What to produce:
Of the lines in the data below, count the ones holding the string "none", and answer with that number only.

------------------------------------

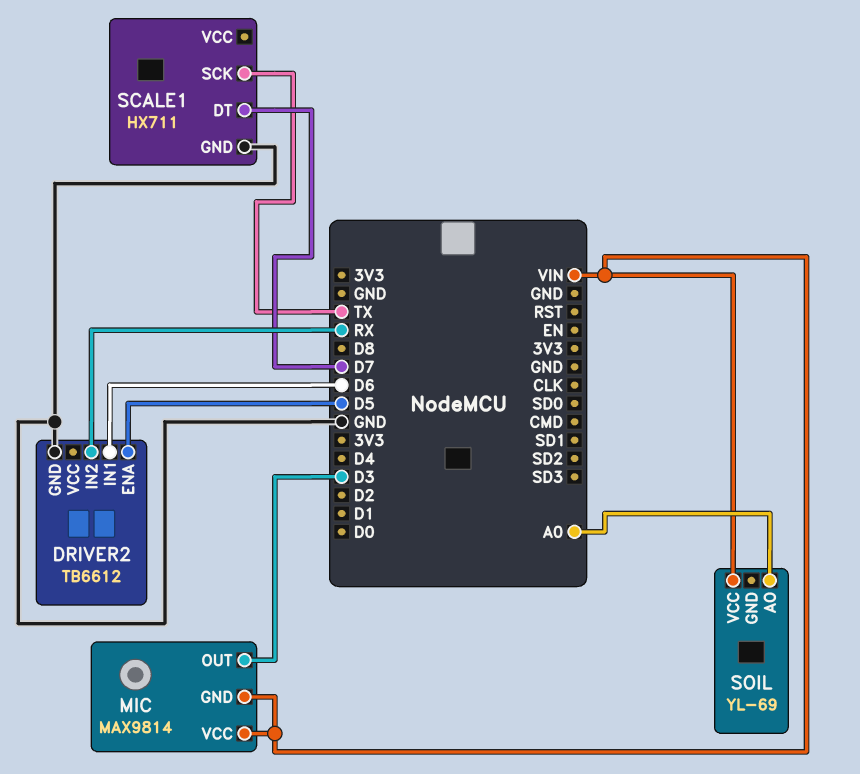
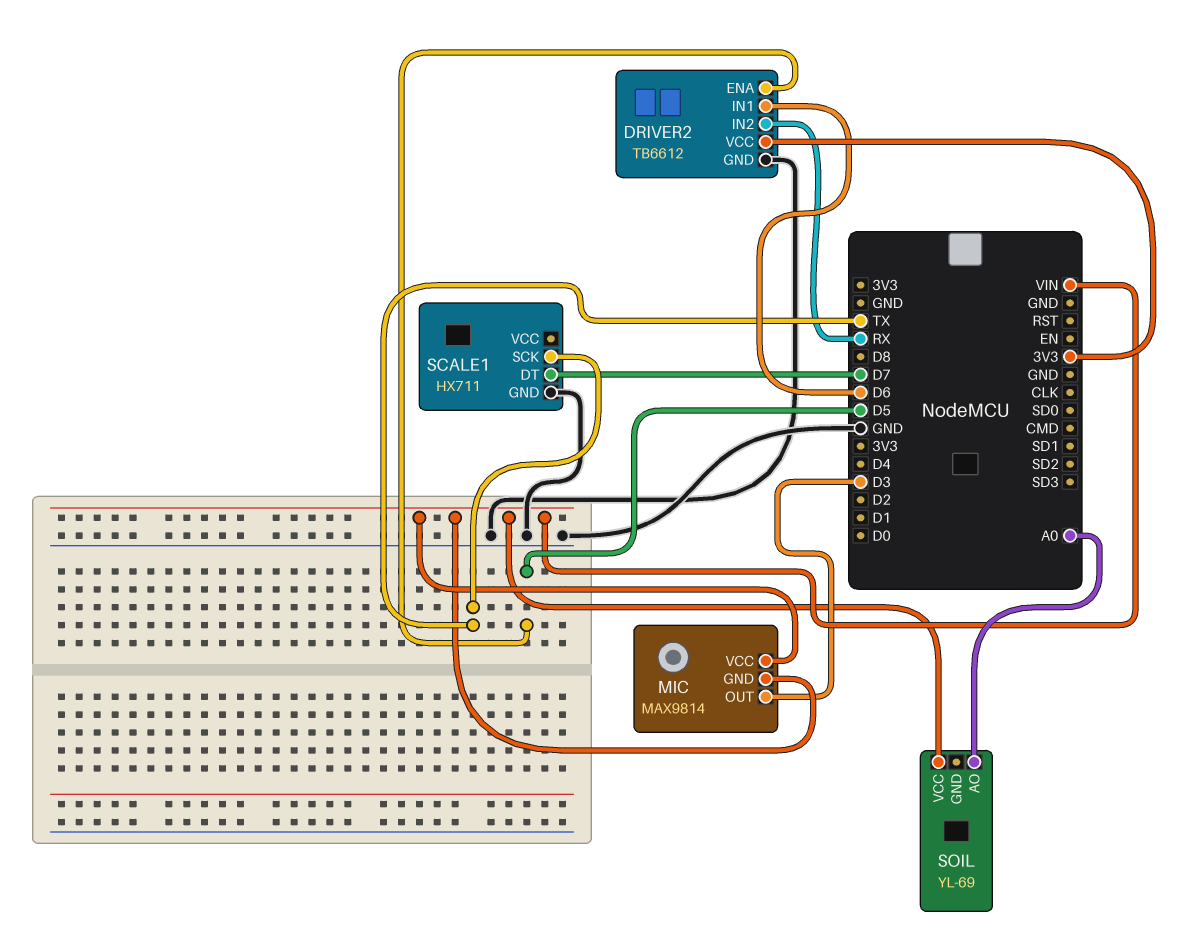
DRIVER2 pin VCC: none -> 3V3

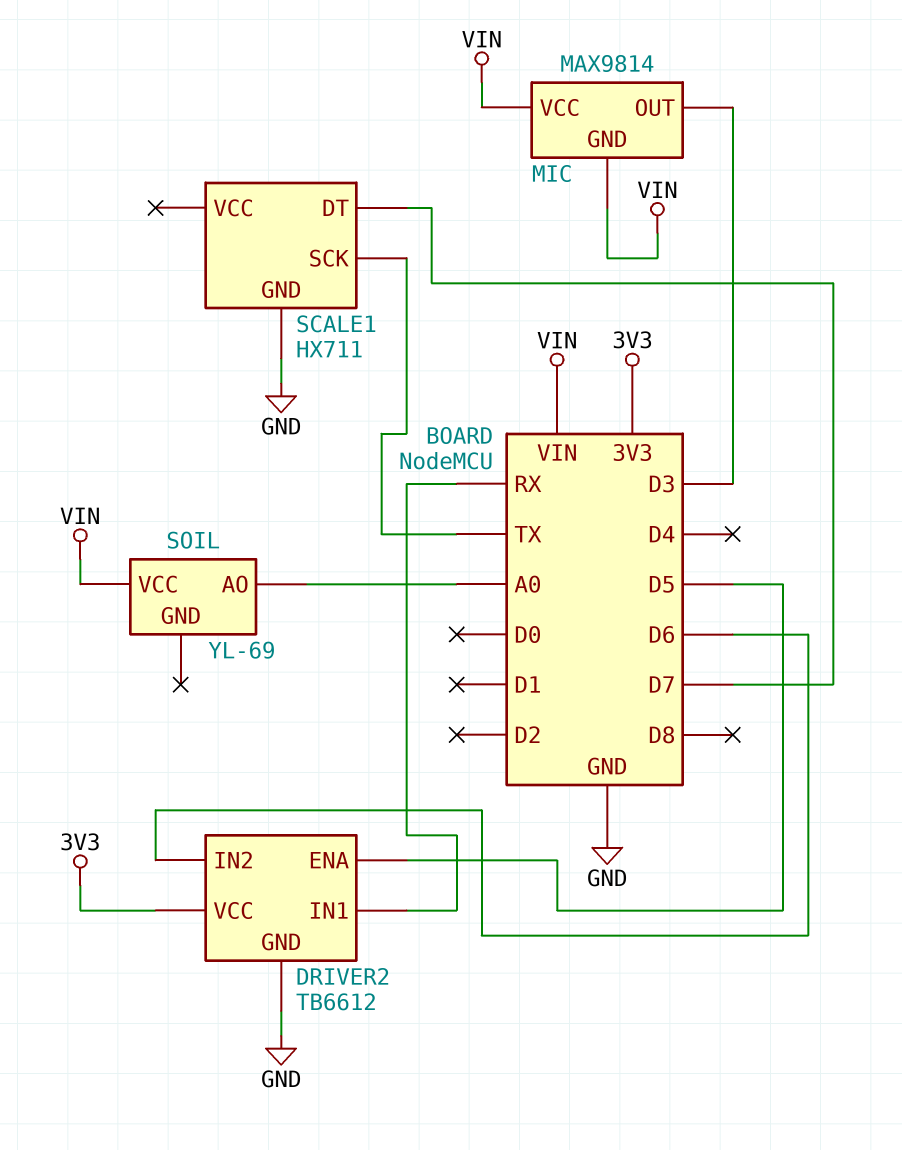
DRIVER2 pin IN1: D6 -> RX
DRIVER2 pin IN2: RX -> D6

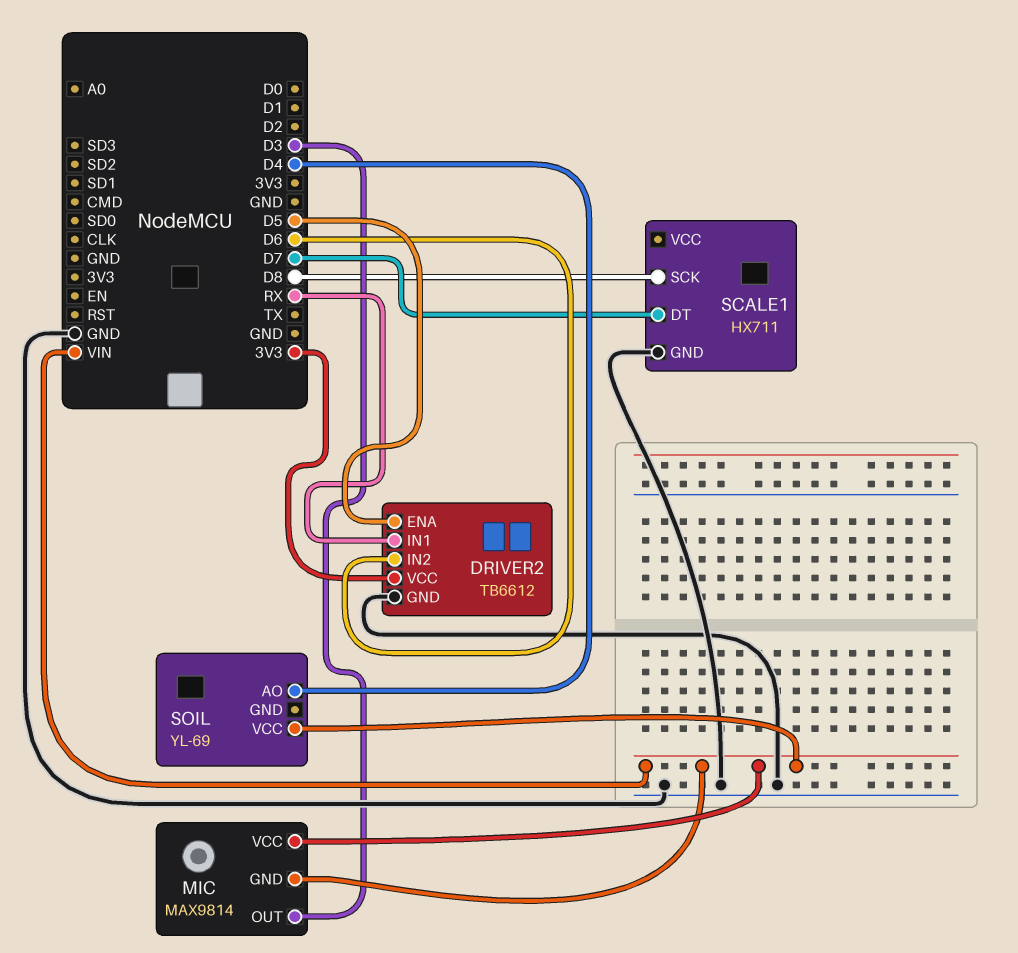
SCALE1 pin SCK: TX -> D8
SOIL pin AO: A0 -> D4

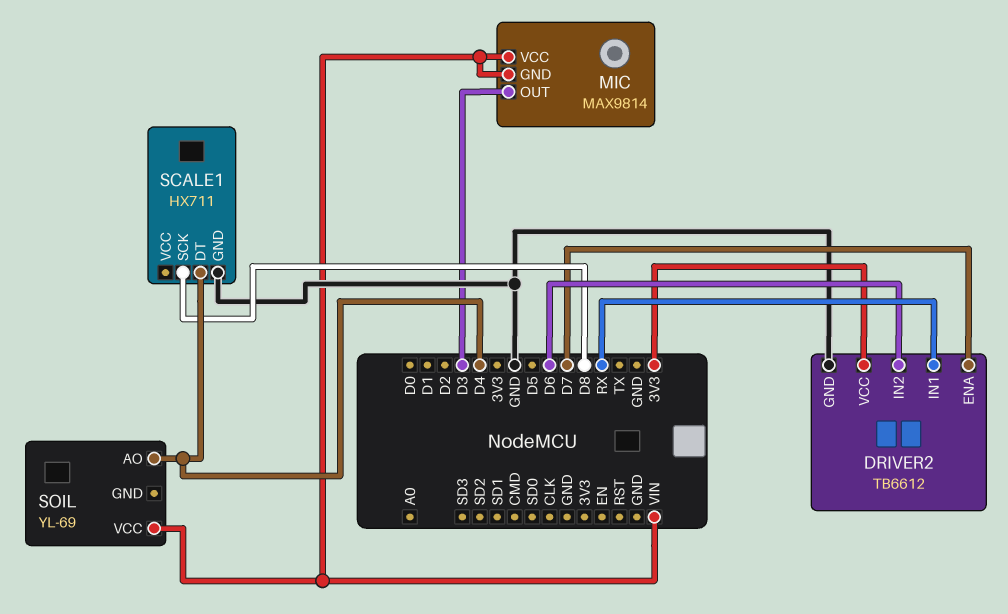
DRIVER2 pin ENA: D5 -> D7
SCALE1 pin DT: D7 -> D4

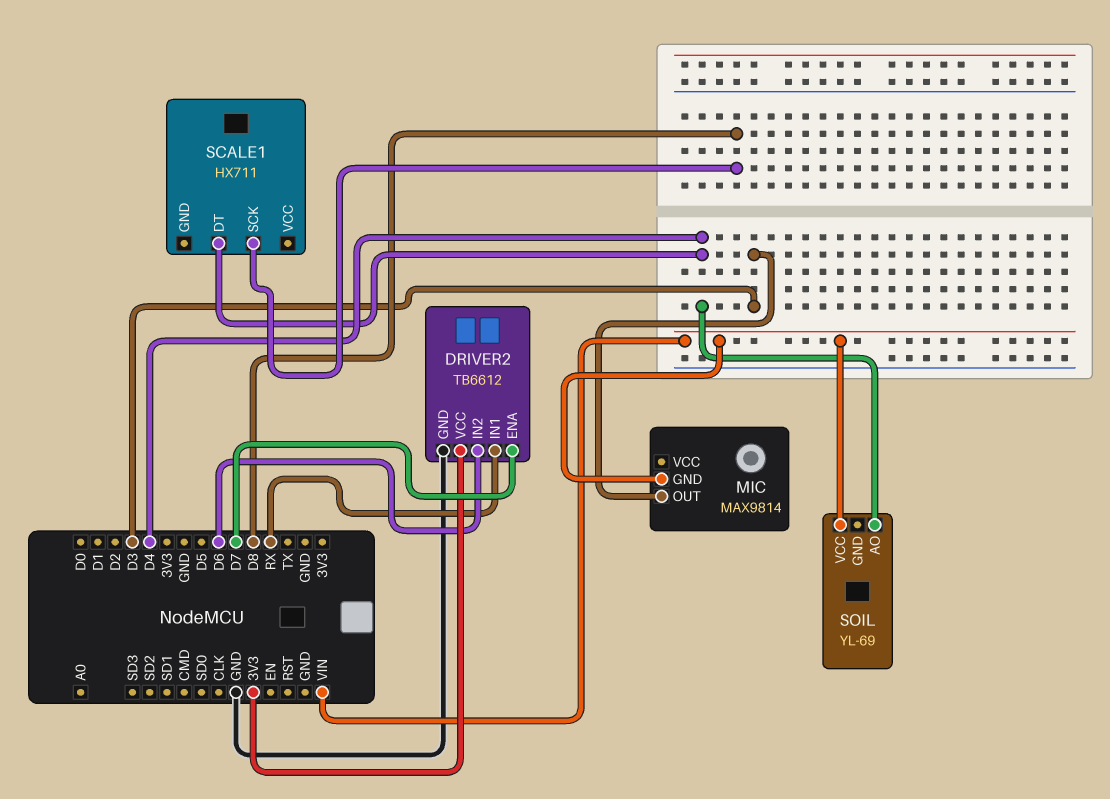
MIC pin VCC: VIN -> none
SCALE1 pin GND: GND -> none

------------------------------------

Finished task:
3